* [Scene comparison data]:
- Opening Delimiter -

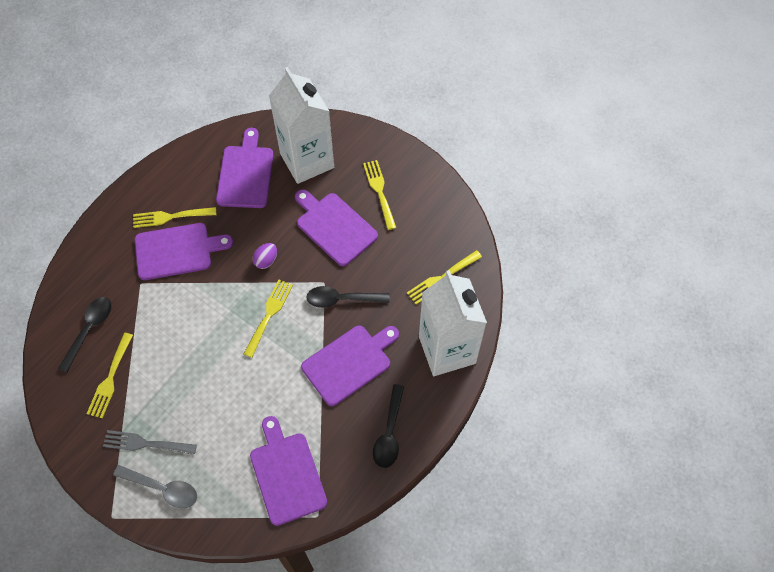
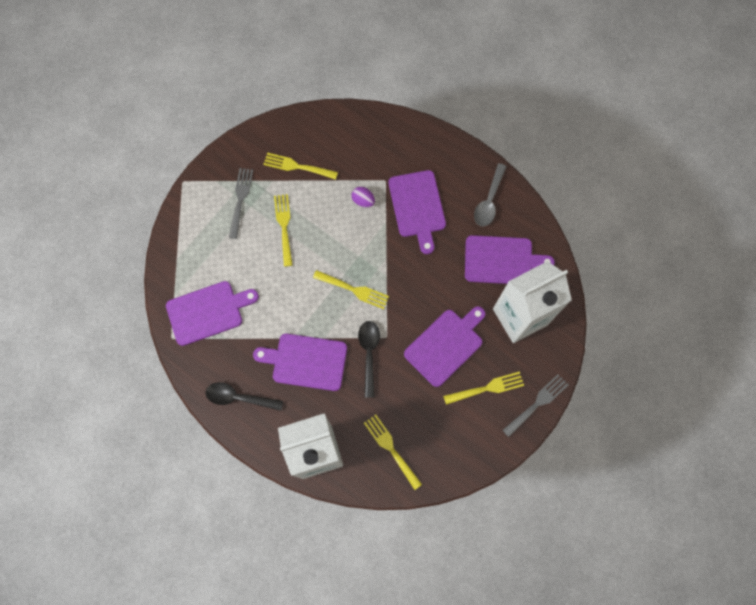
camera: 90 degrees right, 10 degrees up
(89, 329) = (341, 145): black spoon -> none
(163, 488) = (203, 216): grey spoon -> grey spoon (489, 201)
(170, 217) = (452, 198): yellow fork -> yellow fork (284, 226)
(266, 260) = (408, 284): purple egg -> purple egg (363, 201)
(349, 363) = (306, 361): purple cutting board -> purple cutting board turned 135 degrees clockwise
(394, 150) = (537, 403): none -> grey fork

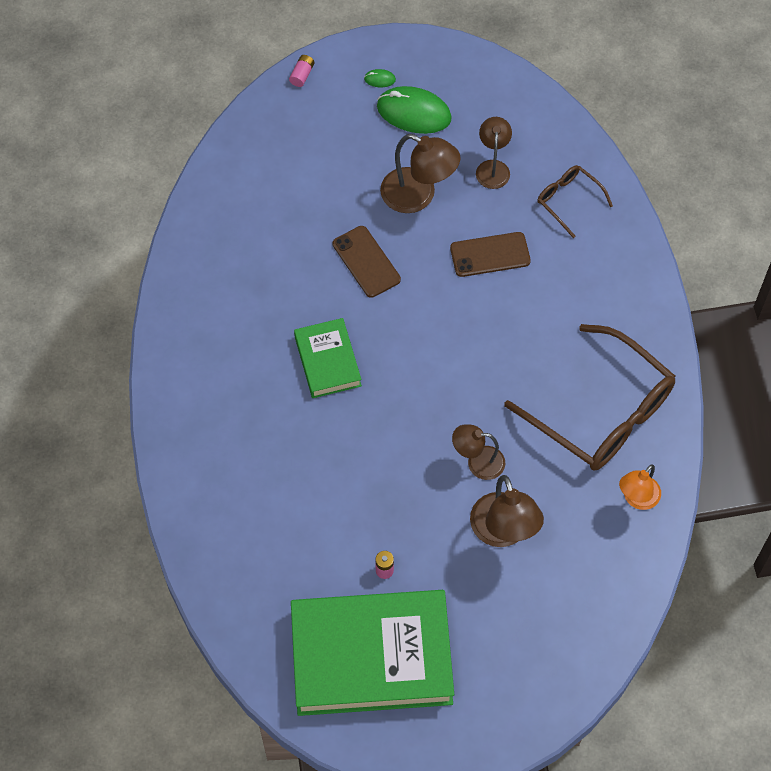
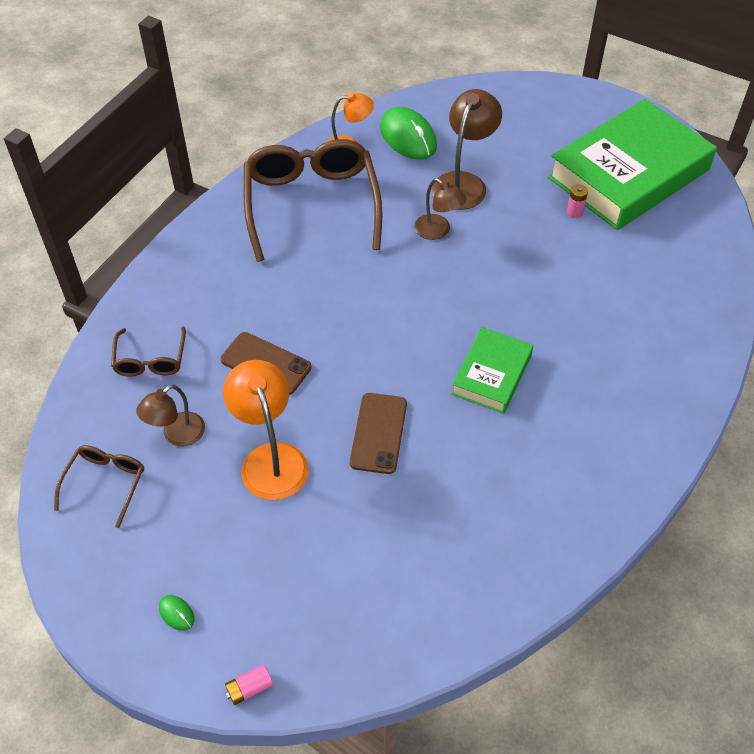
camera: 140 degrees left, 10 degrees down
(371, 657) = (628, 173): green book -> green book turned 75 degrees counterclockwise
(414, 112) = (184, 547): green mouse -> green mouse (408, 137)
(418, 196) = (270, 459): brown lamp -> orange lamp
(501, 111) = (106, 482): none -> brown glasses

- Closing Delimiter -
- Opening Delimiter -

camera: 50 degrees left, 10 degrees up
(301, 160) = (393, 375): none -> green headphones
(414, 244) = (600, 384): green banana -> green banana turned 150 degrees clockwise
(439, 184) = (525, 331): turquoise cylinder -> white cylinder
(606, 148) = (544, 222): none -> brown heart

- Closing Delimiter -

With "grey" as the word to match, copy each line of the records that has it.

(163, 488) = (203, 216): grey spoon -> grey spoon (489, 201)
(394, 150) = (537, 403): none -> grey fork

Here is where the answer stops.